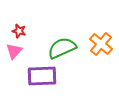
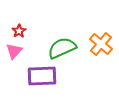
red star: rotated 24 degrees clockwise
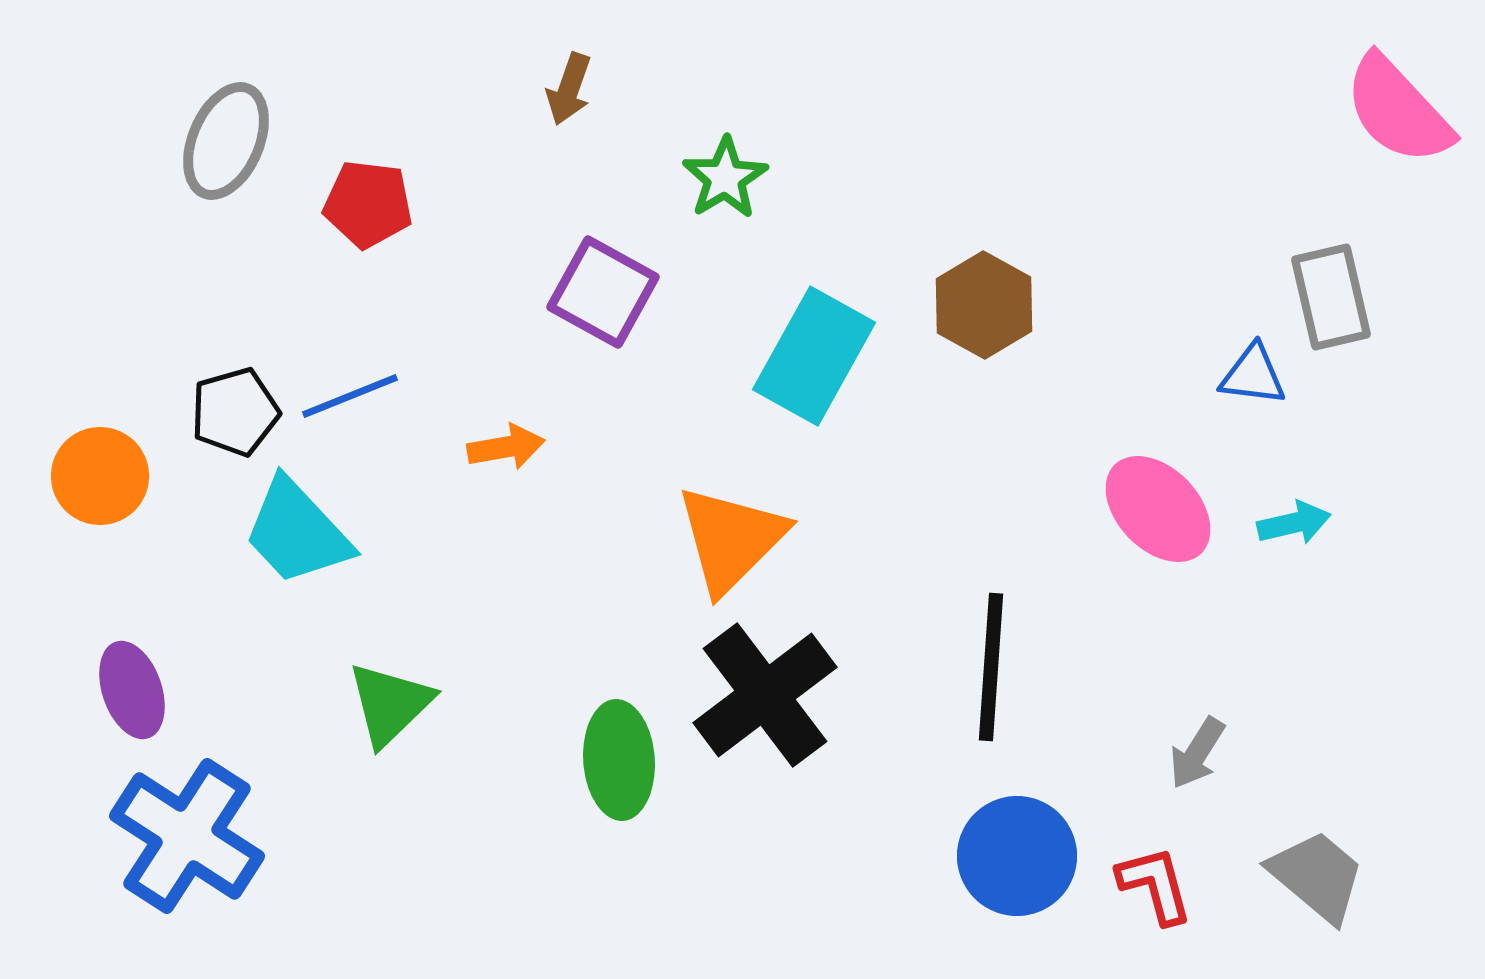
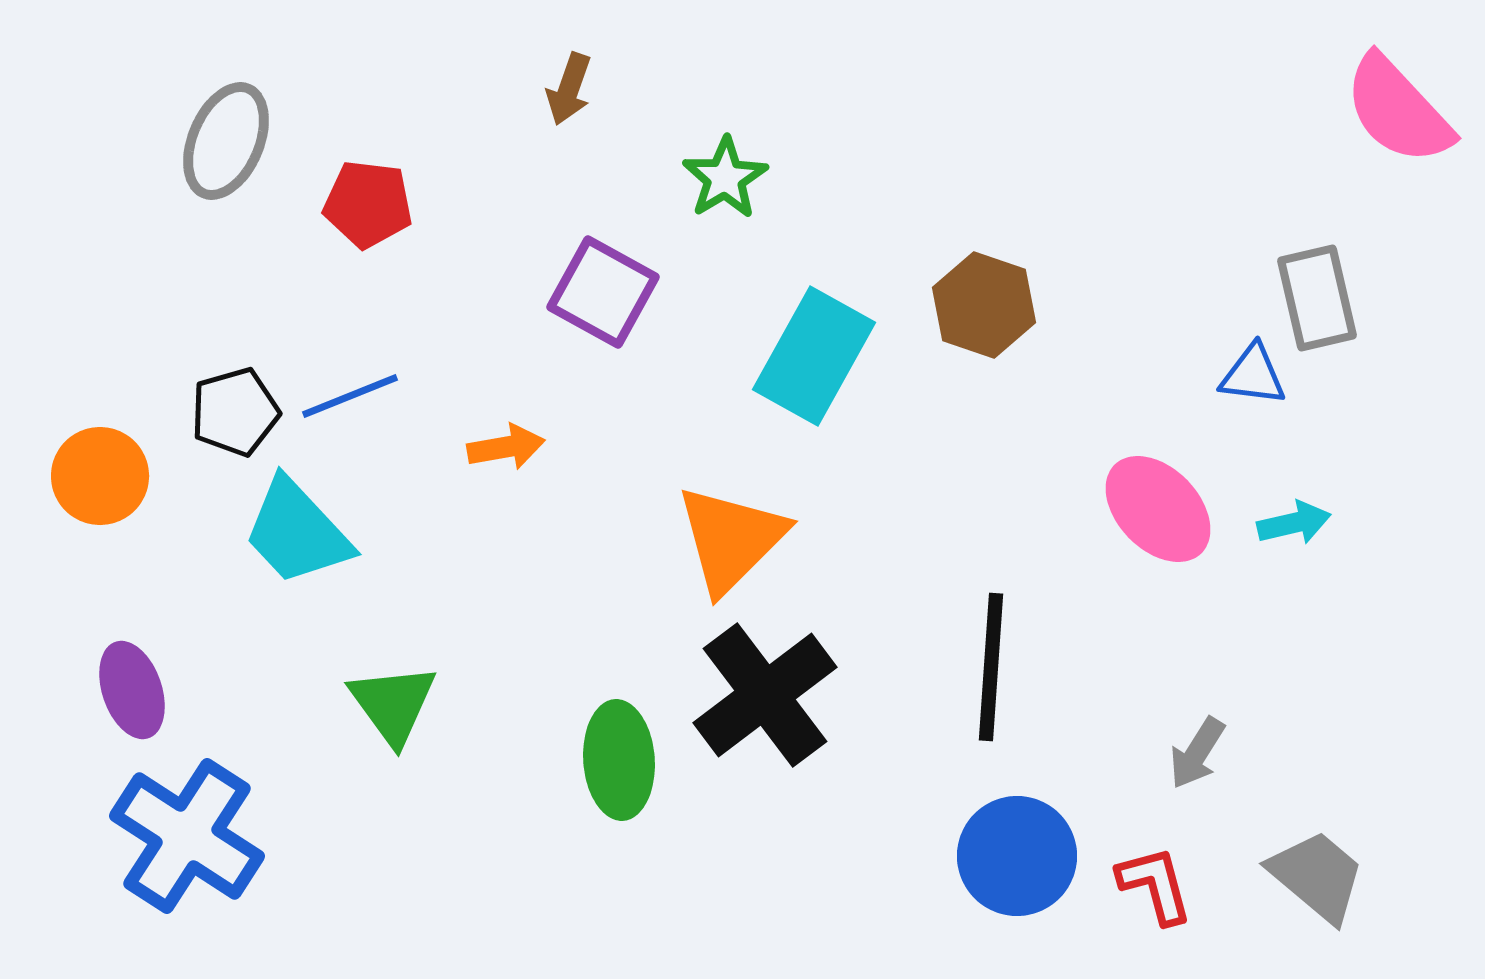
gray rectangle: moved 14 px left, 1 px down
brown hexagon: rotated 10 degrees counterclockwise
green triangle: moved 3 px right; rotated 22 degrees counterclockwise
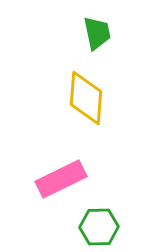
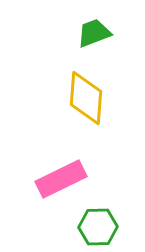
green trapezoid: moved 3 px left; rotated 99 degrees counterclockwise
green hexagon: moved 1 px left
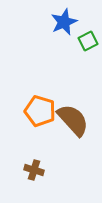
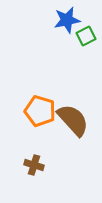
blue star: moved 3 px right, 2 px up; rotated 12 degrees clockwise
green square: moved 2 px left, 5 px up
brown cross: moved 5 px up
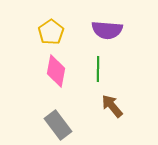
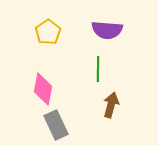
yellow pentagon: moved 3 px left
pink diamond: moved 13 px left, 18 px down
brown arrow: moved 1 px left, 1 px up; rotated 55 degrees clockwise
gray rectangle: moved 2 px left; rotated 12 degrees clockwise
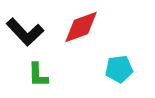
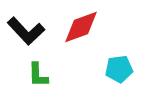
black L-shape: moved 1 px right, 1 px up
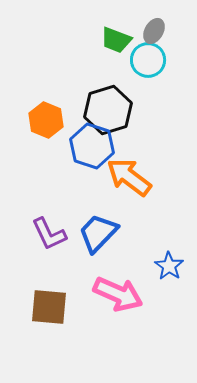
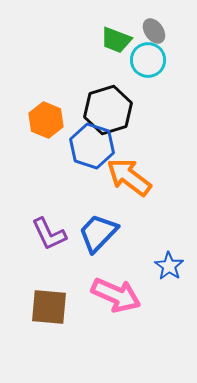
gray ellipse: rotated 65 degrees counterclockwise
pink arrow: moved 2 px left, 1 px down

#####

Brief: Which lines of the data contain "arrow"? Copy them all.

Answer to this task:
brown arrow: moved 1 px left, 1 px up; rotated 55 degrees clockwise
pink arrow: moved 2 px left, 1 px down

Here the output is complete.